=== Section Start ===

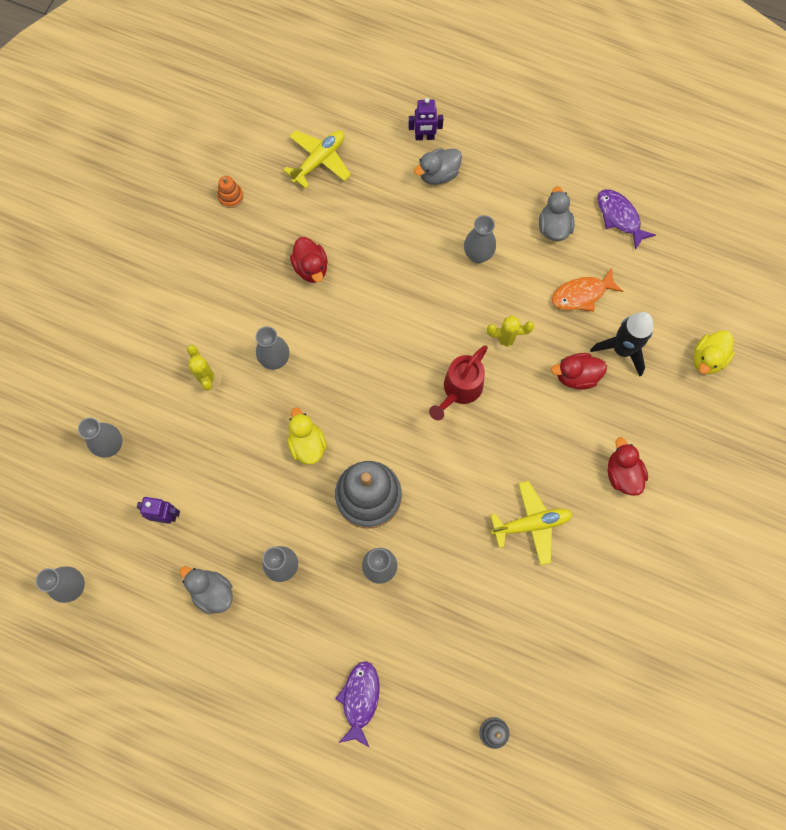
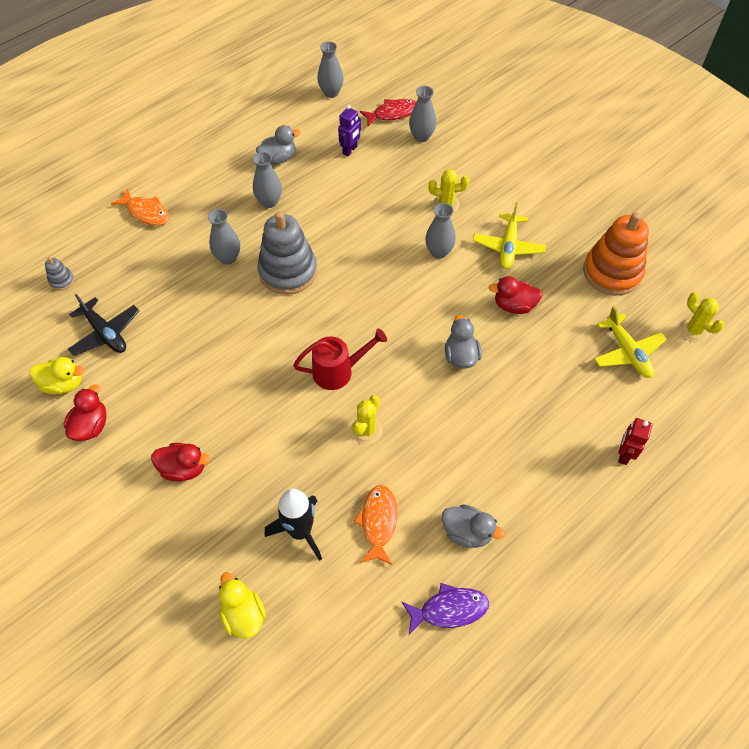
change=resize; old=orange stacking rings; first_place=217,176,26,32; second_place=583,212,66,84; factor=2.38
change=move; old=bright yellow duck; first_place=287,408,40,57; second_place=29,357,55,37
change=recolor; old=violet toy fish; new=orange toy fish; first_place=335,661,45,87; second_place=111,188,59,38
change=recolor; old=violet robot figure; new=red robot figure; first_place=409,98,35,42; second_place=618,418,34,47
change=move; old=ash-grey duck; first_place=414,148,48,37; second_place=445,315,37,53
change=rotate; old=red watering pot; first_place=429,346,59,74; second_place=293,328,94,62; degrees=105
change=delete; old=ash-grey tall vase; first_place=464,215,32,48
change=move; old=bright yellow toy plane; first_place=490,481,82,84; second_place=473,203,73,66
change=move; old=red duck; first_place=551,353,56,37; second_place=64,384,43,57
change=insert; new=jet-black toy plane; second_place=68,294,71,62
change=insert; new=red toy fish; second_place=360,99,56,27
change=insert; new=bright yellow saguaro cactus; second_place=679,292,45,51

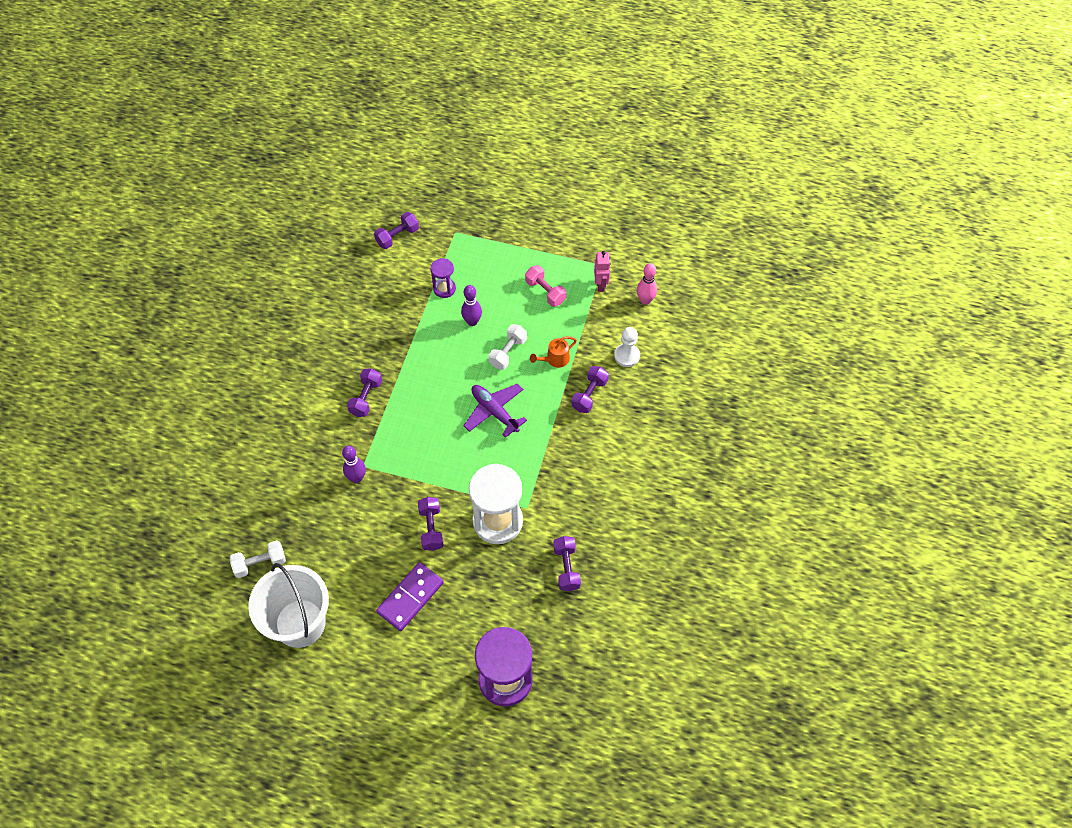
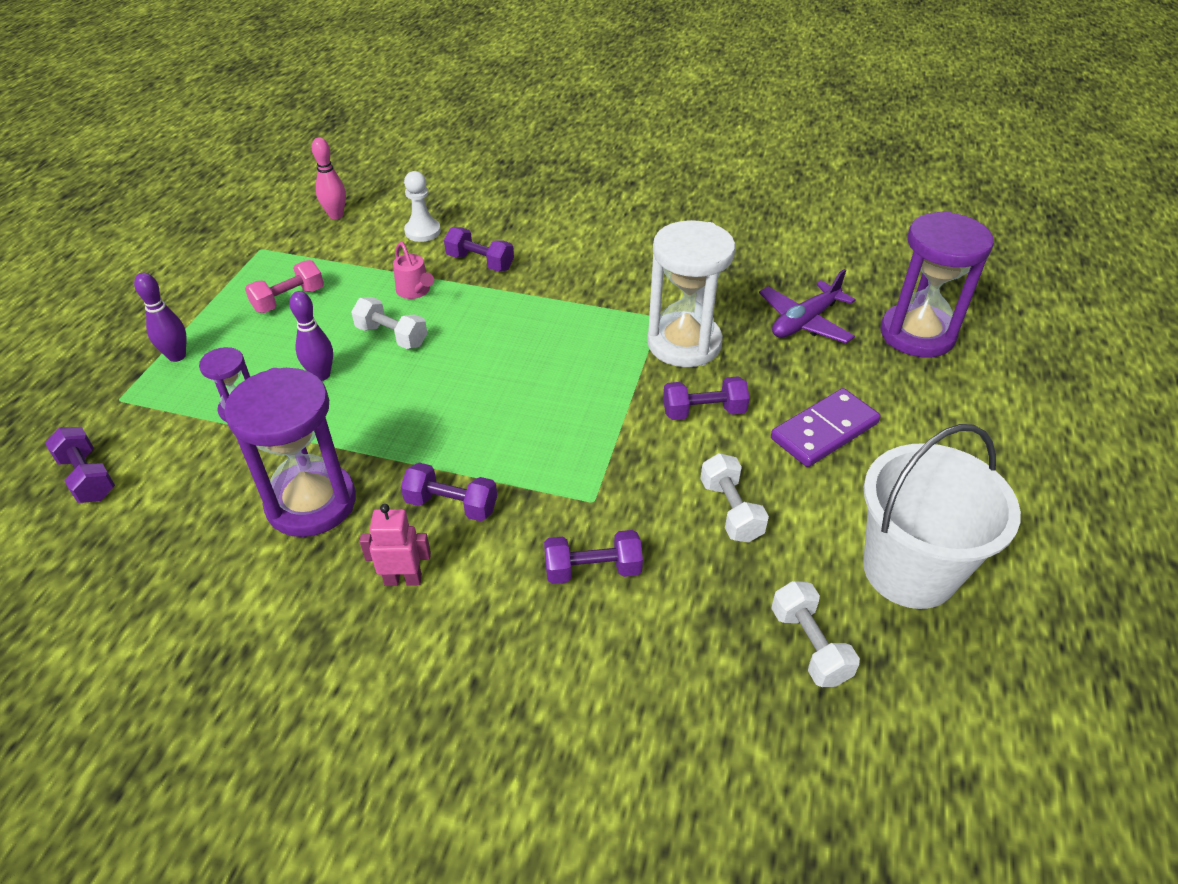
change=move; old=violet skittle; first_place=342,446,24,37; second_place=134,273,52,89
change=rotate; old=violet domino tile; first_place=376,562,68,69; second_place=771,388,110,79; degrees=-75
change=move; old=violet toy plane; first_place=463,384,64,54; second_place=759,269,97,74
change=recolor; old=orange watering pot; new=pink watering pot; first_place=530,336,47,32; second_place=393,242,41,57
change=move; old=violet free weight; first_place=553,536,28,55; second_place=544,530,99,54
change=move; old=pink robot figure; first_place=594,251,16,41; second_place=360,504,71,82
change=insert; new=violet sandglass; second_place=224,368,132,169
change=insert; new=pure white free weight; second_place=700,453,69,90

=== Section End ===
=== Section Start ===

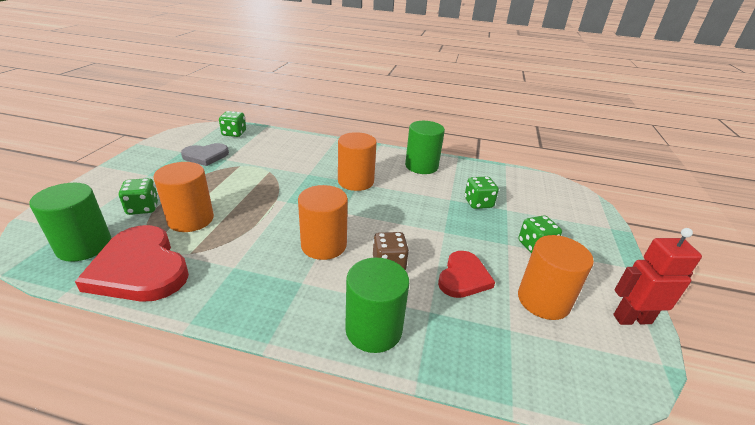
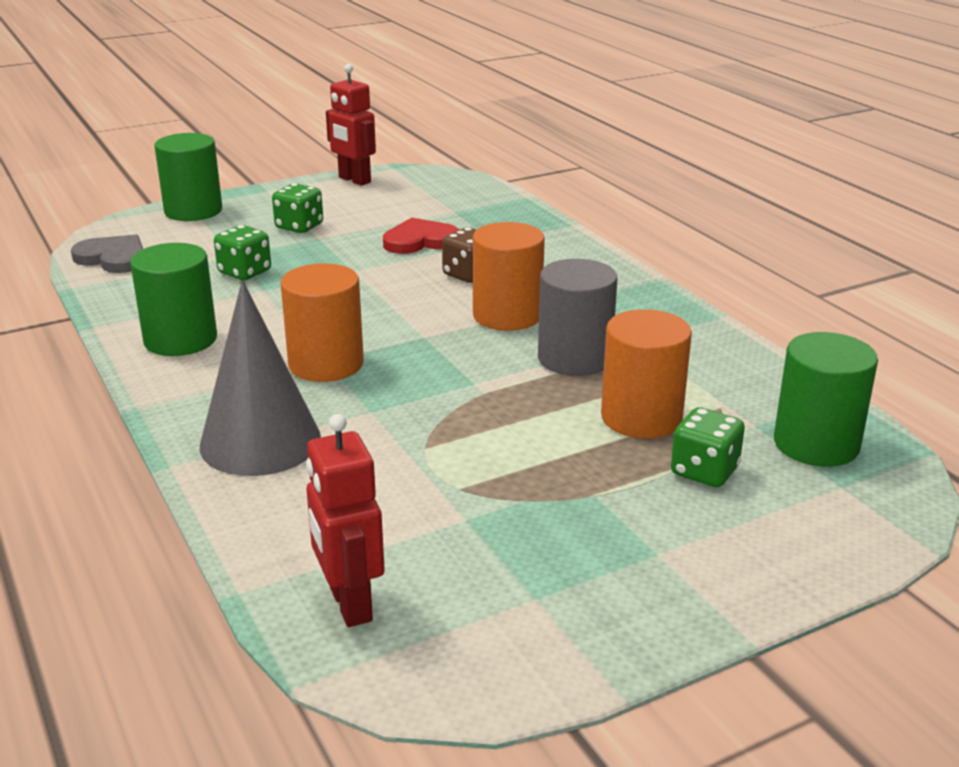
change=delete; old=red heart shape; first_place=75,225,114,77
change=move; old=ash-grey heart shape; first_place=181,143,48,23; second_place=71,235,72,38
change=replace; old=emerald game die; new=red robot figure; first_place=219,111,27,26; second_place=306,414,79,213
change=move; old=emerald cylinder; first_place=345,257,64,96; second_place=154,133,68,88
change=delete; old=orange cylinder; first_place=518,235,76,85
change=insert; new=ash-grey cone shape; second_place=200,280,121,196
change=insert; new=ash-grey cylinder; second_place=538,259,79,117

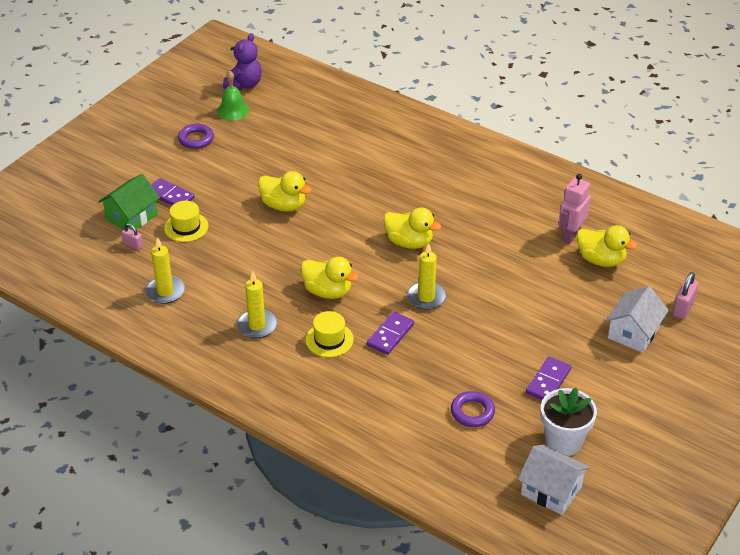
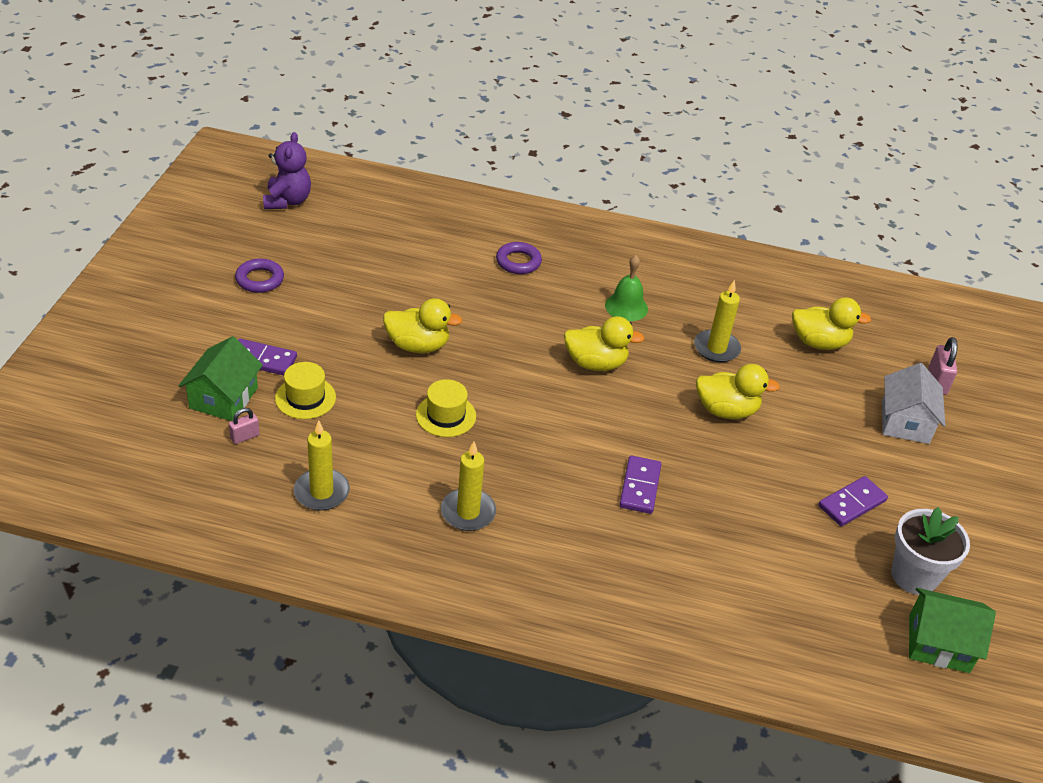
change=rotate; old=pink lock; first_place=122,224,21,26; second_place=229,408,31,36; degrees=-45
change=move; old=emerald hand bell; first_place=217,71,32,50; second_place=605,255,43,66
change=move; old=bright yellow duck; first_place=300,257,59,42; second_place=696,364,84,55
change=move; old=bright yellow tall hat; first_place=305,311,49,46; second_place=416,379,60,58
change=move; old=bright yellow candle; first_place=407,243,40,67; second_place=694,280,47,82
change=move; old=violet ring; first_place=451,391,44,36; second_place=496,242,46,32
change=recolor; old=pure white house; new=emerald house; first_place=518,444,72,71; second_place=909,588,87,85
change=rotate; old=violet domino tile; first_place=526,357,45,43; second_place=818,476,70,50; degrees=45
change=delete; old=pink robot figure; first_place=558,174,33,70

=== Section End ===
=== Section Start ===

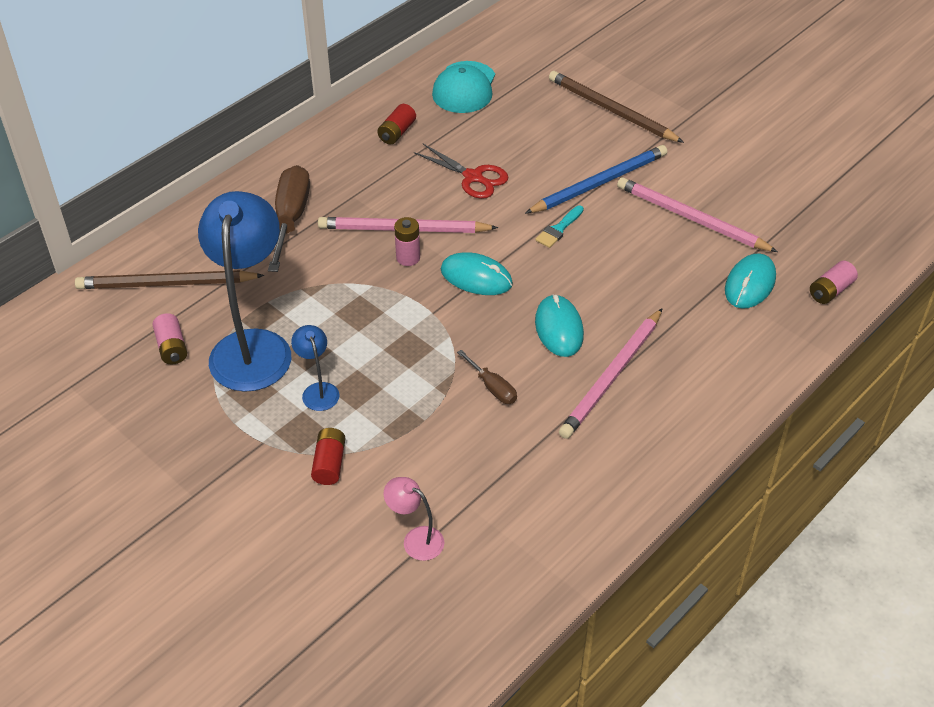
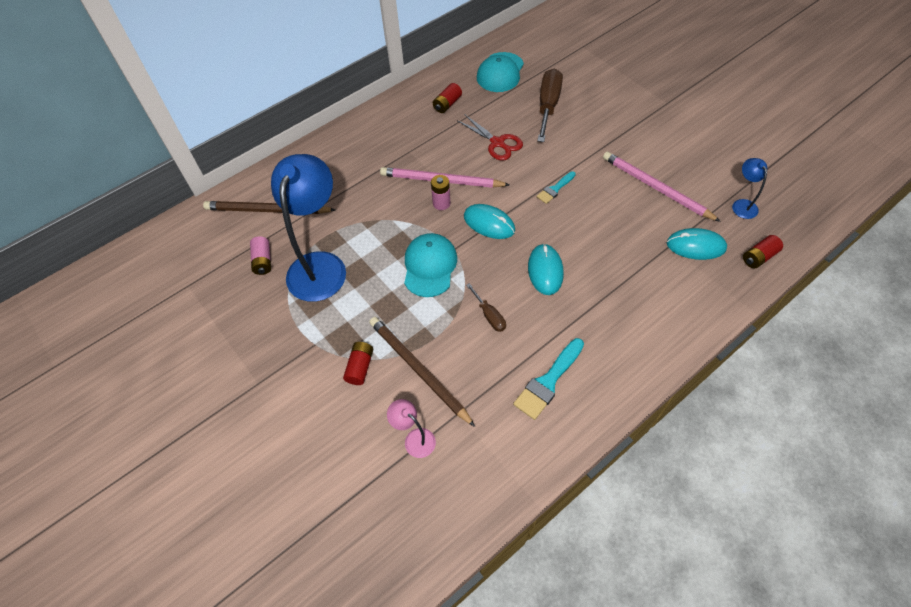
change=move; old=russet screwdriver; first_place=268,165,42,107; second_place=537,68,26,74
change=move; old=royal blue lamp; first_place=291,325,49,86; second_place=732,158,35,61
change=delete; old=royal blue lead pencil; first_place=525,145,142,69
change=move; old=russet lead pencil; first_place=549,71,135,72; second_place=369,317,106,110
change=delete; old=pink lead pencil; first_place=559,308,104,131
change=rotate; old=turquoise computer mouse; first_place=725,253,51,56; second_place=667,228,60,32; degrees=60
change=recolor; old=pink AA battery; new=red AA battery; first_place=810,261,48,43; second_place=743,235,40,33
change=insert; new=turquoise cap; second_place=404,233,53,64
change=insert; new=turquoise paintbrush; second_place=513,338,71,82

=== Section End ===

Copy the stretch of the records above that runs from the line with "change=resize; old=orange stacking" through the line with "change=move; old=bright yellow toy". Both end lines belong in the copy, and nothing else does.

RESULT BELOW:
change=resize; old=orange stacking rings; first_place=217,176,26,32; second_place=583,212,66,84; factor=2.38
change=move; old=bright yellow duck; first_place=287,408,40,57; second_place=29,357,55,37
change=recolor; old=violet toy fish; new=orange toy fish; first_place=335,661,45,87; second_place=111,188,59,38
change=recolor; old=violet robot figure; new=red robot figure; first_place=409,98,35,42; second_place=618,418,34,47
change=move; old=ash-grey duck; first_place=414,148,48,37; second_place=445,315,37,53
change=rotate; old=red watering pot; first_place=429,346,59,74; second_place=293,328,94,62; degrees=105
change=delete; old=ash-grey tall vase; first_place=464,215,32,48
change=move; old=bright yellow toy plane; first_place=490,481,82,84; second_place=473,203,73,66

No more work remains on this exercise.